* **Listed records**:
⁂
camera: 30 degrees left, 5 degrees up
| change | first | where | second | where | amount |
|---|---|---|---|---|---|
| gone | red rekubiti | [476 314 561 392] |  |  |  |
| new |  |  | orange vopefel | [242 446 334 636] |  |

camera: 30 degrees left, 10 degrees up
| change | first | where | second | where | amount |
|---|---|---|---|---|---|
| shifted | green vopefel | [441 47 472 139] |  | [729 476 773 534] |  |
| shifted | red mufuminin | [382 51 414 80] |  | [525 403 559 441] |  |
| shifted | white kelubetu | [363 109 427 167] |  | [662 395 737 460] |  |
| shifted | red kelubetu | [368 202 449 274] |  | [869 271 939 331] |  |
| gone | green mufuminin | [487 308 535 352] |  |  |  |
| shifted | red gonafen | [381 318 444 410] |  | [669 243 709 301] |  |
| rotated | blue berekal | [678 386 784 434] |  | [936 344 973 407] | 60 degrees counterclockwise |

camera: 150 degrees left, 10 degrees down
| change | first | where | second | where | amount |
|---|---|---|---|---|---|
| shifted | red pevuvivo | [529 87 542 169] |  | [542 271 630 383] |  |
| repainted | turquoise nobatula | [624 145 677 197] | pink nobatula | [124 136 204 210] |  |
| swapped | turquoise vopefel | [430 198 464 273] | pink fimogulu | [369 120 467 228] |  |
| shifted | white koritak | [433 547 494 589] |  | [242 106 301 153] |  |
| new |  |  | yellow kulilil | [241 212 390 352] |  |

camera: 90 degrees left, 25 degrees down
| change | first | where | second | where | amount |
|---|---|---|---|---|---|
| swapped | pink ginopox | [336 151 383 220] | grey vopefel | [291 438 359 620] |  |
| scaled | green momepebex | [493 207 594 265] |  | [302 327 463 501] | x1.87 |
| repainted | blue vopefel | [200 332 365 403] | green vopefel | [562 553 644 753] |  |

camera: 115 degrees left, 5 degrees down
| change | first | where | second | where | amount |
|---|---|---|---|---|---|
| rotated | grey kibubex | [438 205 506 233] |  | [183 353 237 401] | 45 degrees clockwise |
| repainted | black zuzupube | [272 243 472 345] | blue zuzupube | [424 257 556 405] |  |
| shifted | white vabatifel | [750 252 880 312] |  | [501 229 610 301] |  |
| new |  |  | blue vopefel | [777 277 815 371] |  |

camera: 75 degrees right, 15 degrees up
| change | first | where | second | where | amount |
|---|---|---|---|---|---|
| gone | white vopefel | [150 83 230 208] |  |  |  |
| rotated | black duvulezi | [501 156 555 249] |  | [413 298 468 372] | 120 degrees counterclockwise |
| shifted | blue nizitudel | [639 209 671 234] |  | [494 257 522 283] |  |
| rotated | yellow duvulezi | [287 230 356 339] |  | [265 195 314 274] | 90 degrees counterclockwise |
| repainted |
⁂
* **What you should do**:
Every record above has to appear again, word for word.

* **Exercise response**:
camera: 30 degrees left, 5 degrees up
| change | first | where | second | where | amount |
|---|---|---|---|---|---|
| gone | red rekubiti | [476 314 561 392] |  |  |  |
| new |  |  | orange vopefel | [242 446 334 636] |  |

camera: 30 degrees left, 10 degrees up
| change | first | where | second | where | amount |
|---|---|---|---|---|---|
| shifted | green vopefel | [441 47 472 139] |  | [729 476 773 534] |  |
| shifted | red mufuminin | [382 51 414 80] |  | [525 403 559 441] |  |
| shifted | white kelubetu | [363 109 427 167] |  | [662 395 737 460] |  |
| shifted | red kelubetu | [368 202 449 274] |  | [869 271 939 331] |  |
| gone | green mufuminin | [487 308 535 352] |  |  |  |
| shifted | red gonafen | [381 318 444 410] |  | [669 243 709 301] |  |
| rotated | blue berekal | [678 386 784 434] |  | [936 344 973 407] | 60 degrees counterclockwise |

camera: 150 degrees left, 10 degrees down
| change | first | where | second | where | amount |
|---|---|---|---|---|---|
| shifted | red pevuvivo | [529 87 542 169] |  | [542 271 630 383] |  |
| repainted | turquoise nobatula | [624 145 677 197] | pink nobatula | [124 136 204 210] |  |
| swapped | turquoise vopefel | [430 198 464 273] | pink fimogulu | [369 120 467 228] |  |
| shifted | white koritak | [433 547 494 589] |  | [242 106 301 153] |  |
| new |  |  | yellow kulilil | [241 212 390 352] |  |

camera: 90 degrees left, 25 degrees down
| change | first | where | second | where | amount |
|---|---|---|---|---|---|
| swapped | pink ginopox | [336 151 383 220] | grey vopefel | [291 438 359 620] |  |
| scaled | green momepebex | [493 207 594 265] |  | [302 327 463 501] | x1.87 |
| repainted | blue vopefel | [200 332 365 403] | green vopefel | [562 553 644 753] |  |

camera: 115 degrees left, 5 degrees down
| change | first | where | second | where | amount |
|---|---|---|---|---|---|
| rotated | grey kibubex | [438 205 506 233] |  | [183 353 237 401] | 45 degrees clockwise |
| repainted | black zuzupube | [272 243 472 345] | blue zuzupube | [424 257 556 405] |  |
| shifted | white vabatifel | [750 252 880 312] |  | [501 229 610 301] |  |
| new |  |  | blue vopefel | [777 277 815 371] |  |

camera: 75 degrees right, 15 degrees up
| change | first | where | second | where | amount |
|---|---|---|---|---|---|
| gone | white vopefel | [150 83 230 208] |  |  |  |
| rotated | black duvulezi | [501 156 555 249] |  | [413 298 468 372] | 120 degrees counterclockwise |
| shifted | blue nizitudel | [639 209 671 234] |  | [494 257 522 283] |  |
| rotated | yellow duvulezi | [287 230 356 339] |  | [265 195 314 274] | 90 degrees counterclockwise |
| repainted |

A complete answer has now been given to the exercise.